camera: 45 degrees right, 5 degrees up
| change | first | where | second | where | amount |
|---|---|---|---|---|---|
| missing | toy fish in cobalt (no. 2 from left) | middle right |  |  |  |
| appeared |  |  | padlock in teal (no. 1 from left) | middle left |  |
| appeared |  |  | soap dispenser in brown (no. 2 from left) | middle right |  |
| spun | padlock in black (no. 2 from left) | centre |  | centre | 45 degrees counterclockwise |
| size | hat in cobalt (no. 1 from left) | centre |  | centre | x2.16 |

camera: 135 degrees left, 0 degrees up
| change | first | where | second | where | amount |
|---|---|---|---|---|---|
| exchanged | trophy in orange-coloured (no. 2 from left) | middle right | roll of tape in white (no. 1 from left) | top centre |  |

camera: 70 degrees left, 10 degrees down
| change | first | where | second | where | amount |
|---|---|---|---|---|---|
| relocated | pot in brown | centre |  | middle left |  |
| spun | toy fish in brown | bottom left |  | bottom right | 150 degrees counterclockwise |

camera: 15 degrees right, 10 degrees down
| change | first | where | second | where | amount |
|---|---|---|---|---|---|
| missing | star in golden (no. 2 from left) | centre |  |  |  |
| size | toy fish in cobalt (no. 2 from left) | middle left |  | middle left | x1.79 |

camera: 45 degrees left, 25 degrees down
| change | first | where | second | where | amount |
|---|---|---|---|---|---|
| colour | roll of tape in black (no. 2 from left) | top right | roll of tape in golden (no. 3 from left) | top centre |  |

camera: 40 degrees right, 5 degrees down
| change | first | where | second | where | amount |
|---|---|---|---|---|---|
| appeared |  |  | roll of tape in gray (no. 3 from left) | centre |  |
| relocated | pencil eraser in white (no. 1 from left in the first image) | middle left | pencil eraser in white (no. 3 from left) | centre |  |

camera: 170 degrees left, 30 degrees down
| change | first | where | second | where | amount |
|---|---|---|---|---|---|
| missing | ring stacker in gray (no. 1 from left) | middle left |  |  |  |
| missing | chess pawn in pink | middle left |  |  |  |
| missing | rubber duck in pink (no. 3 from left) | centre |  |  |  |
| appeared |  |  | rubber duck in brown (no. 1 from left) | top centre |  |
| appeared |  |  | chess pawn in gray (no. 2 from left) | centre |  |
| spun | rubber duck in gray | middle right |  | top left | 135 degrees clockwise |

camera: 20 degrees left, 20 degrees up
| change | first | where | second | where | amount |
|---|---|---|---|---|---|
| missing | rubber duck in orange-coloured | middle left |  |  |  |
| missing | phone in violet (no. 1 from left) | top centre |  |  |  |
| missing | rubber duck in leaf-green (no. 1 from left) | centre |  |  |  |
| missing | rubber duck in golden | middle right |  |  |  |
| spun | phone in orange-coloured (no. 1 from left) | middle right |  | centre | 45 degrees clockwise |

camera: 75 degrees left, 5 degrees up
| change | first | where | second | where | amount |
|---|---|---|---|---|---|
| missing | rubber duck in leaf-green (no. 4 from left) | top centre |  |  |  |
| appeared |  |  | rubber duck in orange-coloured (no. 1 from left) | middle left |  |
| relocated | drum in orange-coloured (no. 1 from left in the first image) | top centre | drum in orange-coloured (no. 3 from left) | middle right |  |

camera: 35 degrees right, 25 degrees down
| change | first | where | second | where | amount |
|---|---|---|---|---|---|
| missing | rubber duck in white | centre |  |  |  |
================================
**Task prompt**
Reproduce word for word the material above, starting with the line that has "soap dispenser in" and stopping after the line that has "45 degrees counterclockwise |".

**Solution to this problem**
| appeared |  |  | soap dispenser in brown (no. 2 from left) | middle right |  |
| spun | padlock in black (no. 2 from left) | centre |  | centre | 45 degrees counterclockwise |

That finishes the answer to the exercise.